Task details
Ignoring the pictures, repeat every entry below exactly as it appears.

(Supplied records Opens)

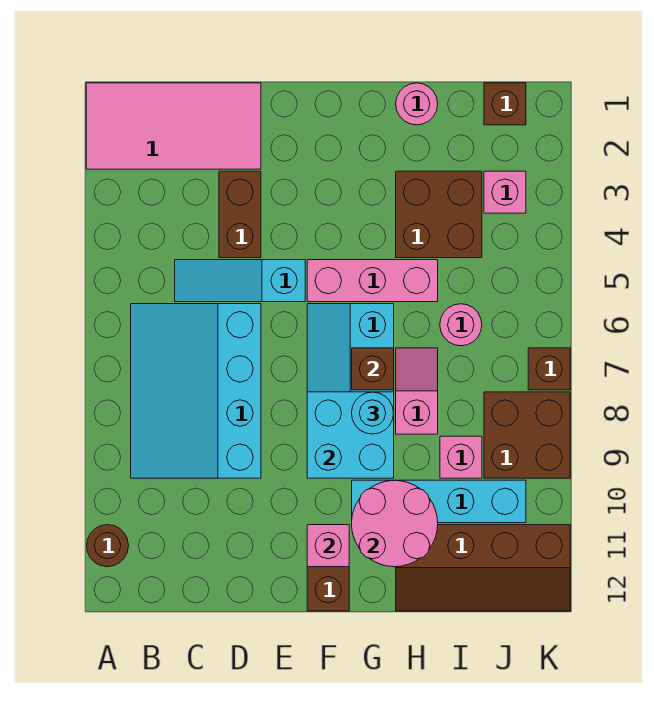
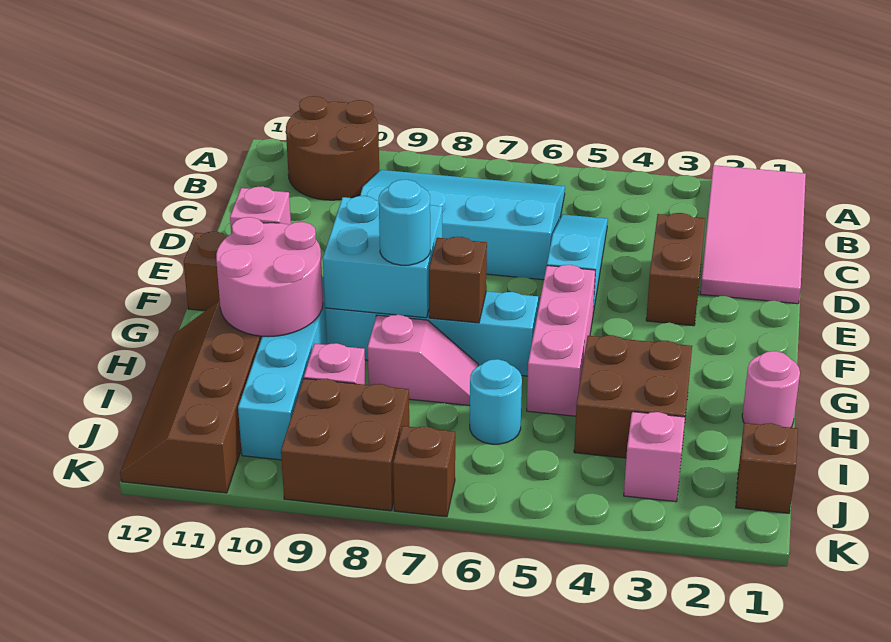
brown round brick A11 level 1 -> brown round brick A10:B11 level 1
brown brick D3:D4 level 1 -> brown brick D3:E3 level 1
pink round brick I6 level 1 -> cyan round brick I6 level 1

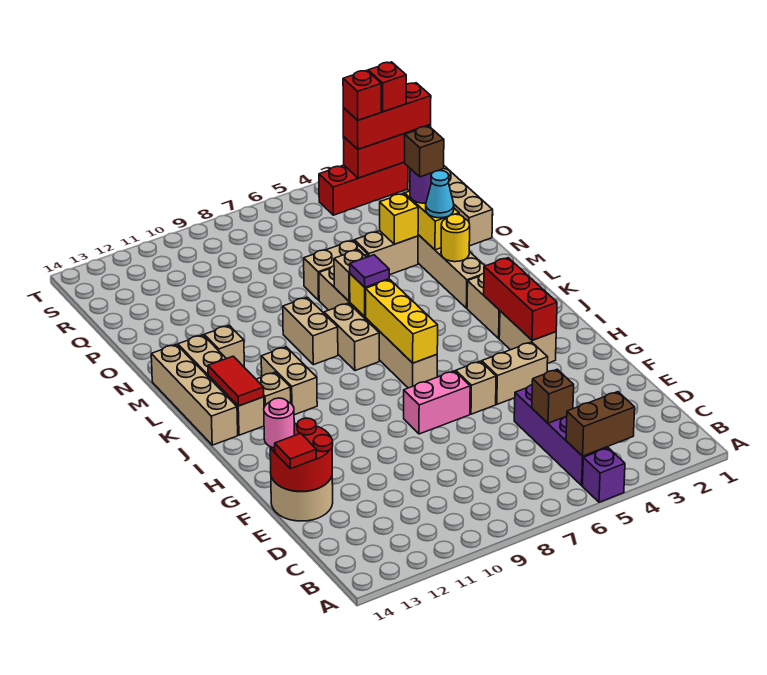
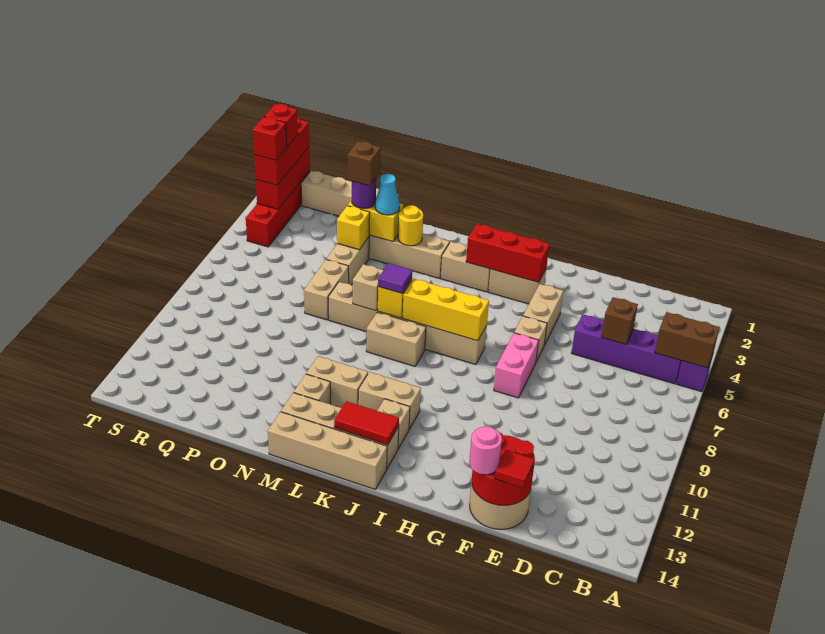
brown brick B4:B5 level 2 -> brown brick A5:B5 level 2
tan brick L9:M9 level 1 -> tan brick L11:M11 level 1

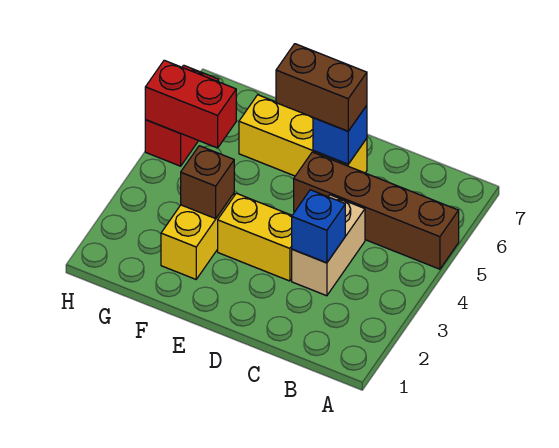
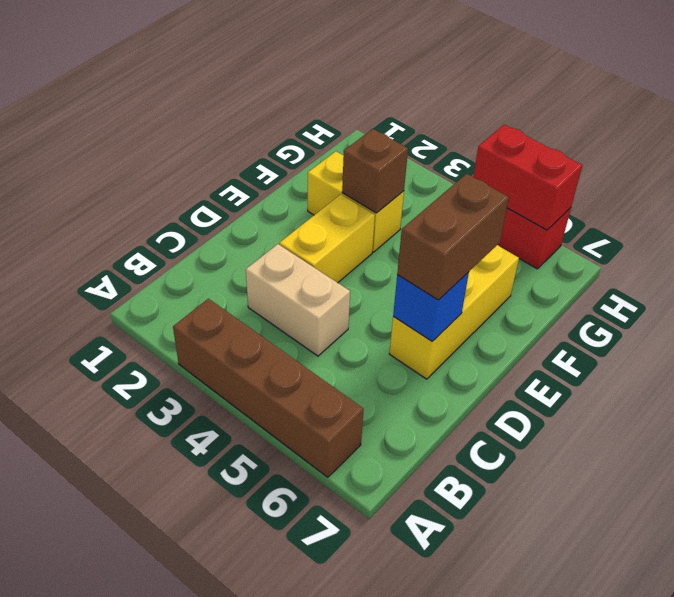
brown brick A5:D5 level 1 -> brown brick A3:A6 level 1
blue brick C3 level 2 -> none
red brick G5:H5 level 2 -> red brick H5:H6 level 2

(Supplied records Closes)

Answer box
brown round brick A11 level 1 -> brown round brick A10:B11 level 1
brown brick D3:D4 level 1 -> brown brick D3:E3 level 1
pink round brick I6 level 1 -> cyan round brick I6 level 1

brown brick B4:B5 level 2 -> brown brick A5:B5 level 2
tan brick L9:M9 level 1 -> tan brick L11:M11 level 1

brown brick A5:D5 level 1 -> brown brick A3:A6 level 1
blue brick C3 level 2 -> none
red brick G5:H5 level 2 -> red brick H5:H6 level 2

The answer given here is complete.